Where a line of the listing below includes the word "pink", reproduce that line.
============================================================
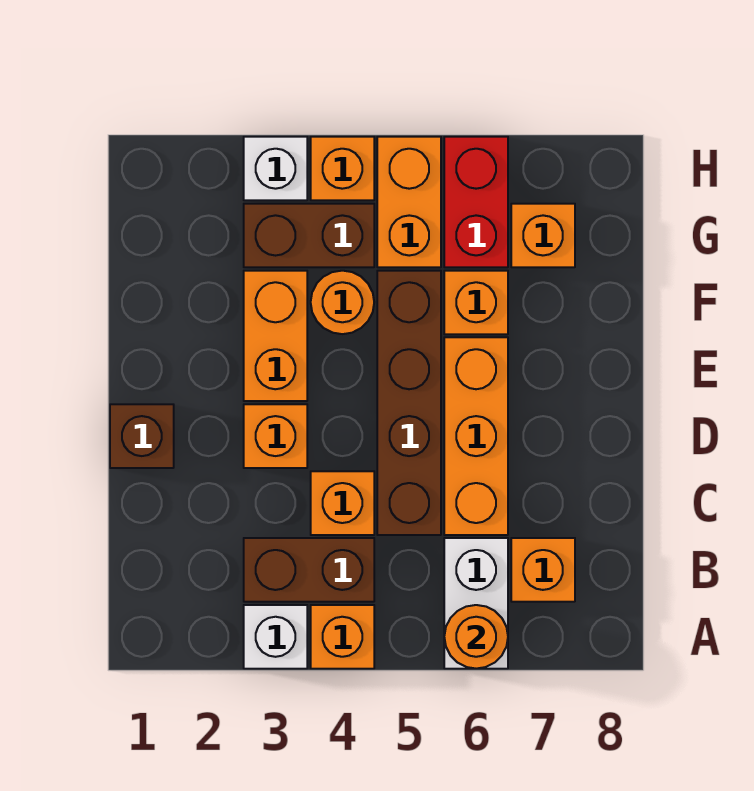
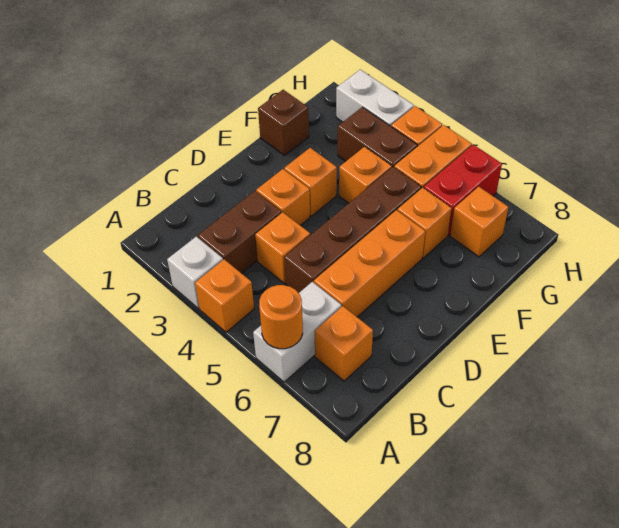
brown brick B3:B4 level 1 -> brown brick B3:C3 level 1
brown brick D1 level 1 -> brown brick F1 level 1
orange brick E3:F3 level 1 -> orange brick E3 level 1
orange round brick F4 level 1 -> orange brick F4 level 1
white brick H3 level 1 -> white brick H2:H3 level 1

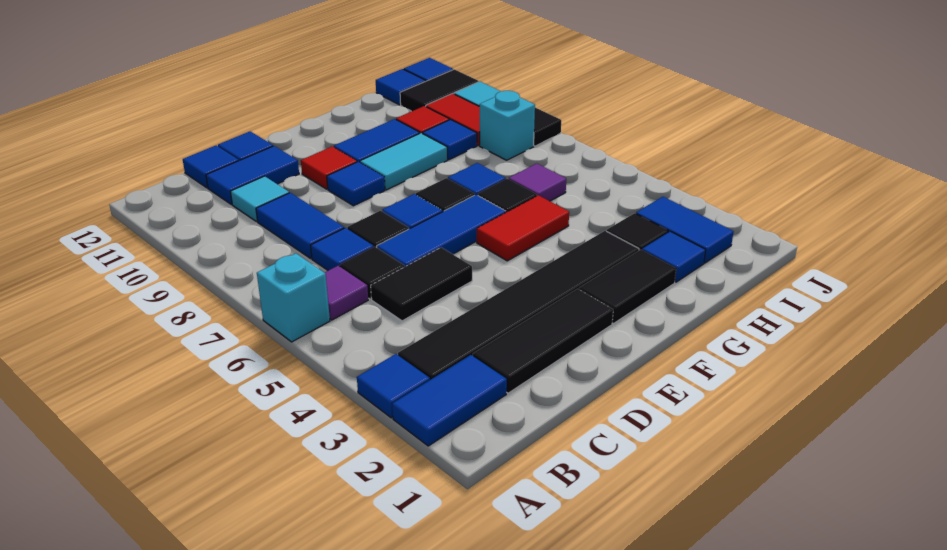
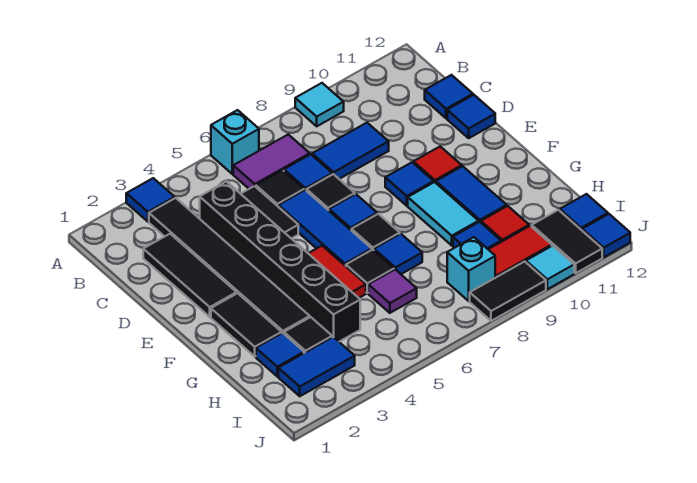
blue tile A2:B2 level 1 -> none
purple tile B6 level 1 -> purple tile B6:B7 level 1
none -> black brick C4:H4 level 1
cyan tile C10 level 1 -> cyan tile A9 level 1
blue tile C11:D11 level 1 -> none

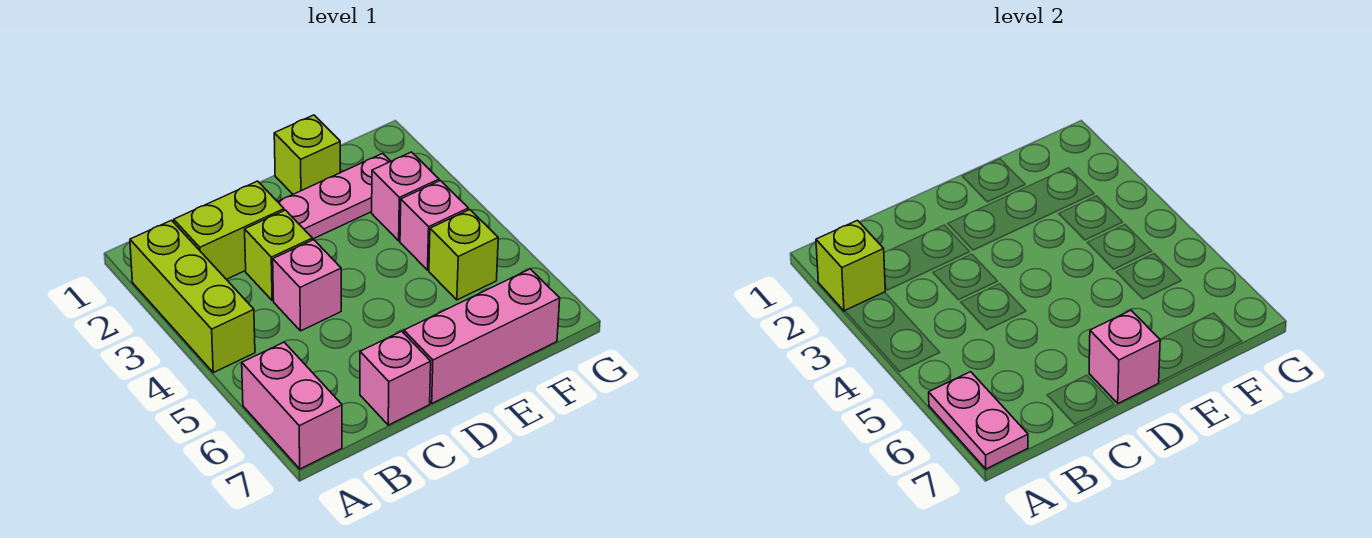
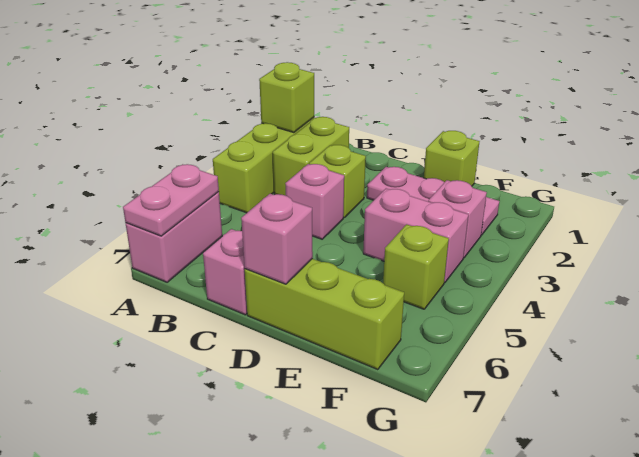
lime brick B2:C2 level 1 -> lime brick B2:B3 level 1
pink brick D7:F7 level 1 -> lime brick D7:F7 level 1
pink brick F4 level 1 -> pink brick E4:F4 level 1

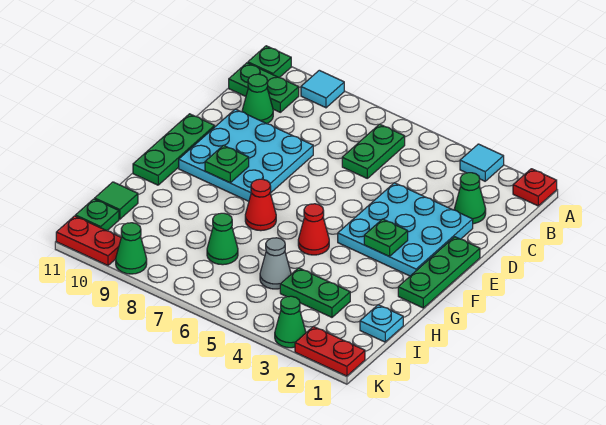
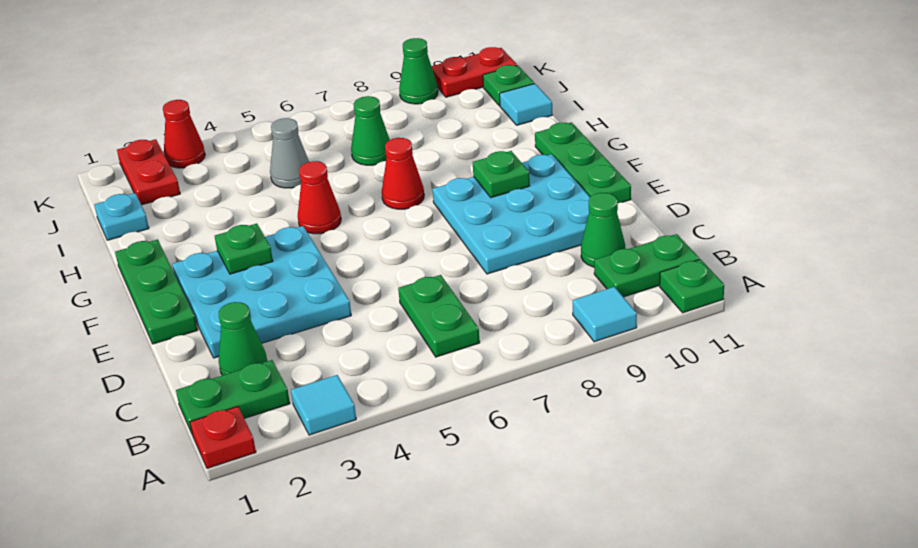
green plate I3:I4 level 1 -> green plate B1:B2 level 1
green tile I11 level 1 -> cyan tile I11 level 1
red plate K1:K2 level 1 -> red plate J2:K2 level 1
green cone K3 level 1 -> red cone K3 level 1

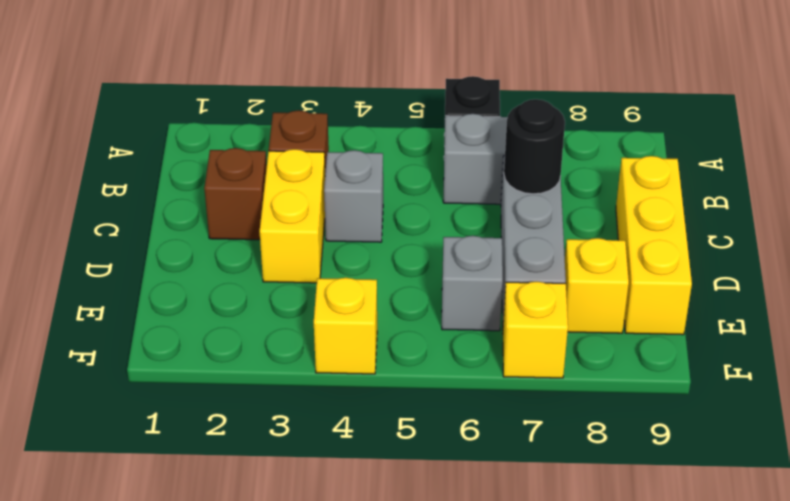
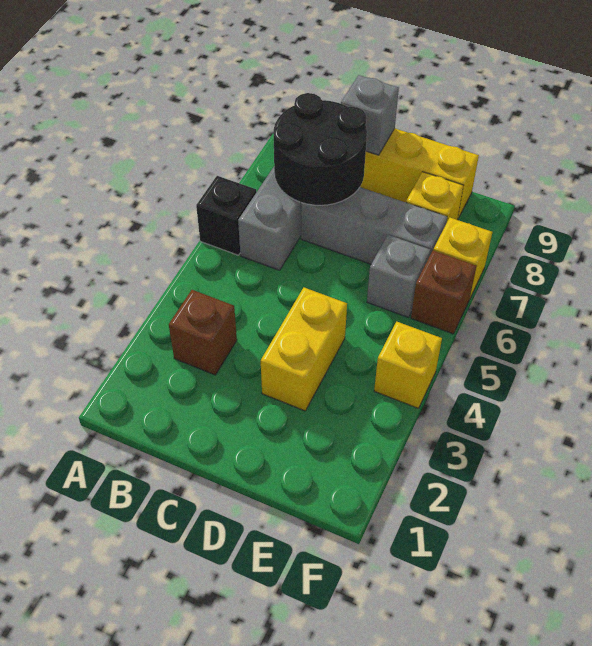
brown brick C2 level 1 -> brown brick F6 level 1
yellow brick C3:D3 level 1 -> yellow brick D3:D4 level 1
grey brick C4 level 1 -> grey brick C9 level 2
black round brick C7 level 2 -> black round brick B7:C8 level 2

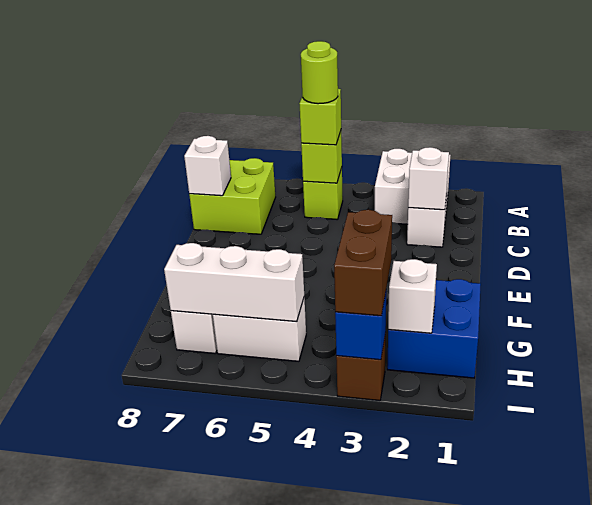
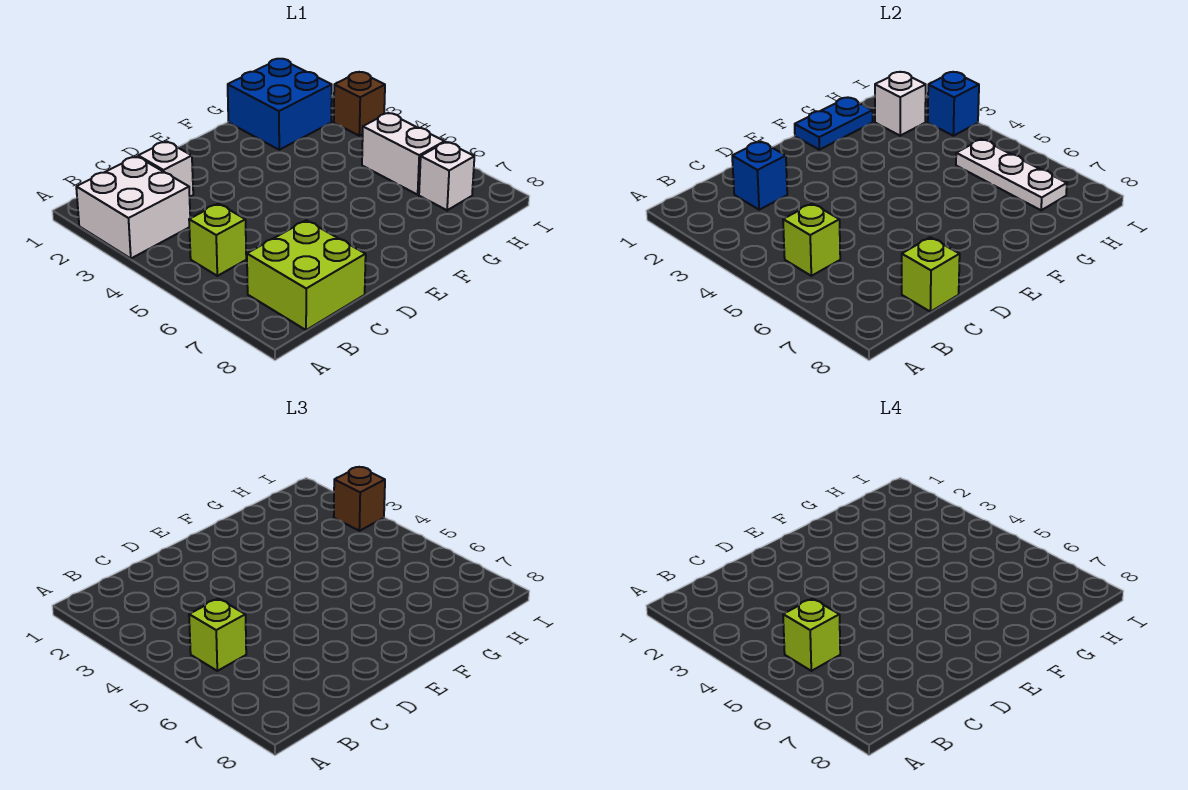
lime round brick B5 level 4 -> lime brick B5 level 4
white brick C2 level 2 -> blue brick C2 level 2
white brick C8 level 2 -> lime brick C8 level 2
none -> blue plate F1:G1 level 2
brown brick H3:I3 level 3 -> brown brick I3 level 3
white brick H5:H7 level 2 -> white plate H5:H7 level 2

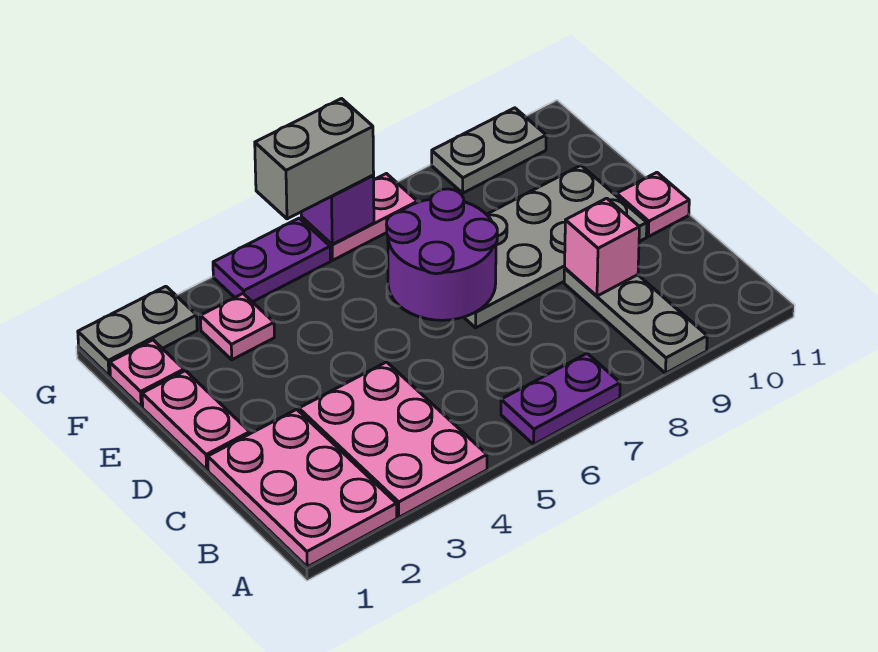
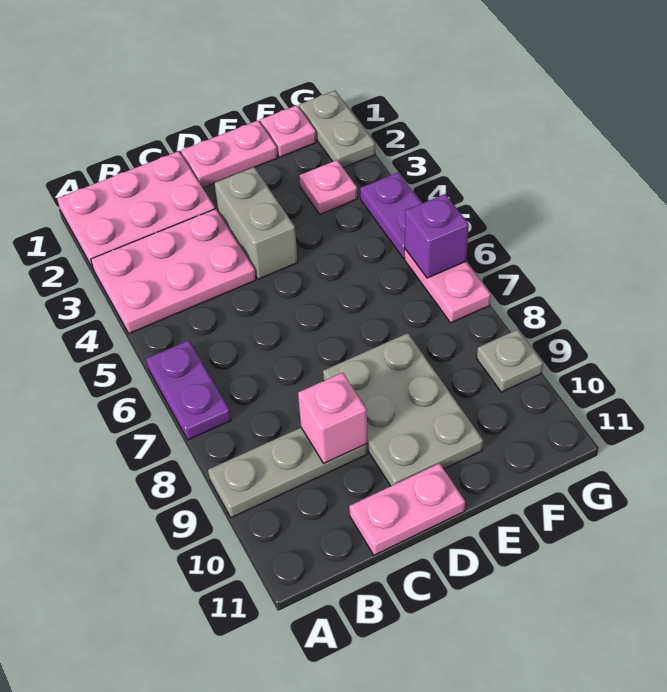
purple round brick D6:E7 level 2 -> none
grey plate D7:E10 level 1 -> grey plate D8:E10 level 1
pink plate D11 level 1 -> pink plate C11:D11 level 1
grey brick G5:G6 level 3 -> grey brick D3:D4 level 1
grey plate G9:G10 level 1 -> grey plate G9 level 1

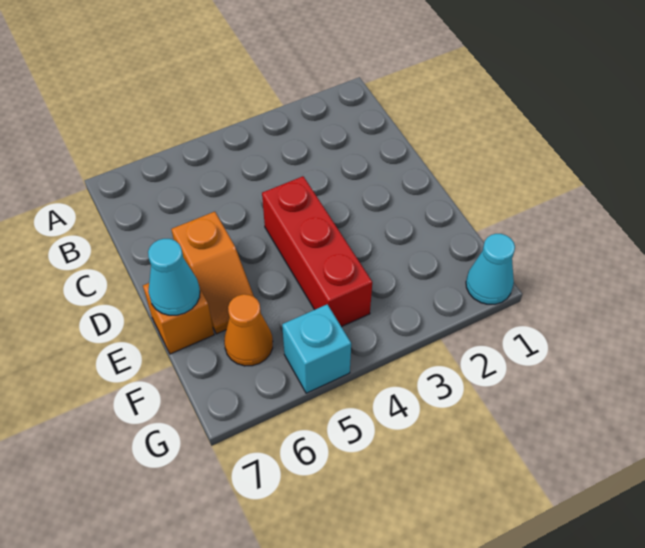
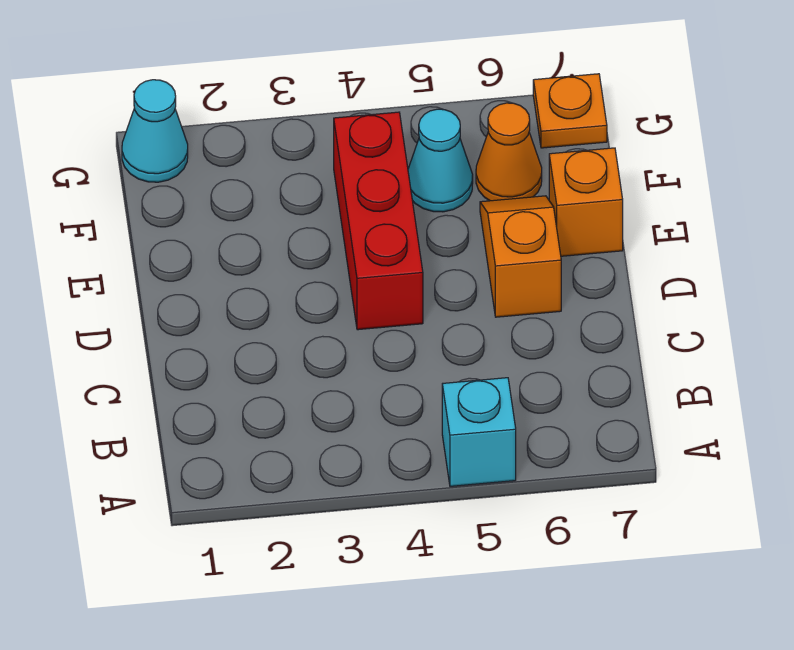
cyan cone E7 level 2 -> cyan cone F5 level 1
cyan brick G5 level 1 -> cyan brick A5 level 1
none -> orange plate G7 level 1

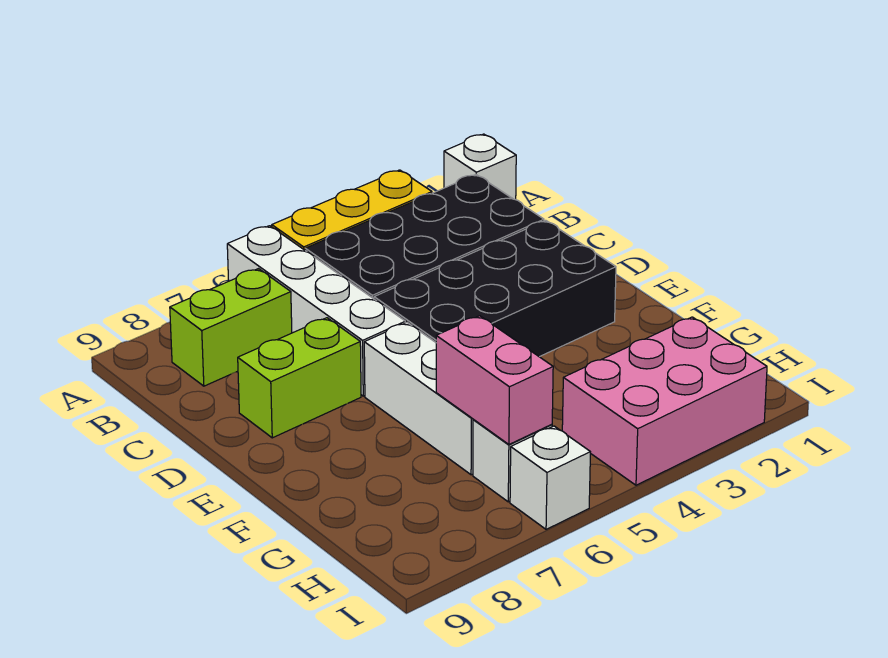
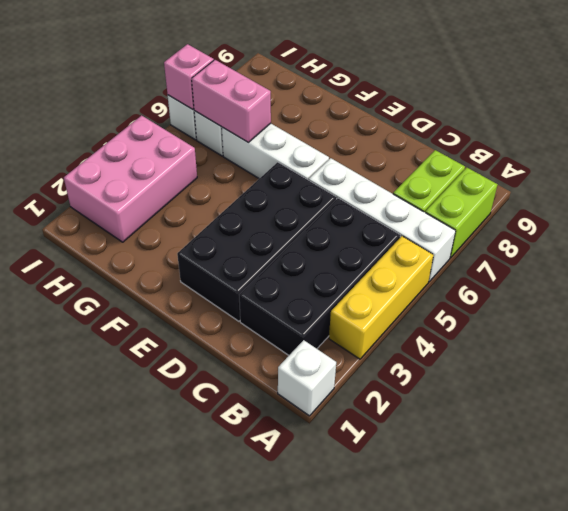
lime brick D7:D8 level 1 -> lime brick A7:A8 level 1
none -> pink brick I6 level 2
============================================================
*Your solution*.
pink brick D7:F7 level 1 -> lime brick D7:F7 level 1
pink brick F4 level 1 -> pink brick E4:F4 level 1
pink plate D11 level 1 -> pink plate C11:D11 level 1
none -> pink brick I6 level 2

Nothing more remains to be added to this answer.